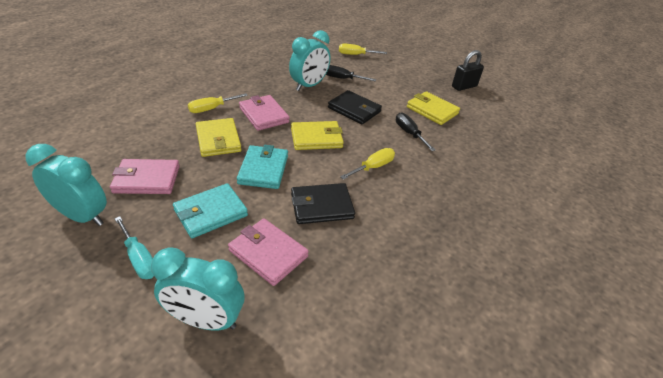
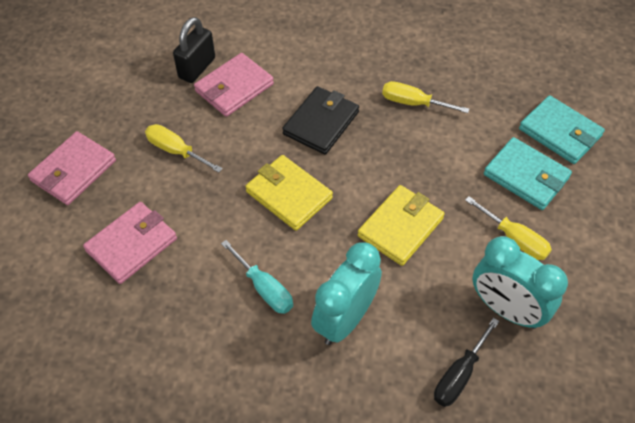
black screwdriver: 2 -> 1
black wallet: 2 -> 1
turquoise clock: 3 -> 2
yellow wallet: 3 -> 2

> Task objective
The answer should match the data above word for word, with no pictures in it.

> Solution for this exercise
black screwdriver: 2 -> 1
black wallet: 2 -> 1
turquoise clock: 3 -> 2
yellow wallet: 3 -> 2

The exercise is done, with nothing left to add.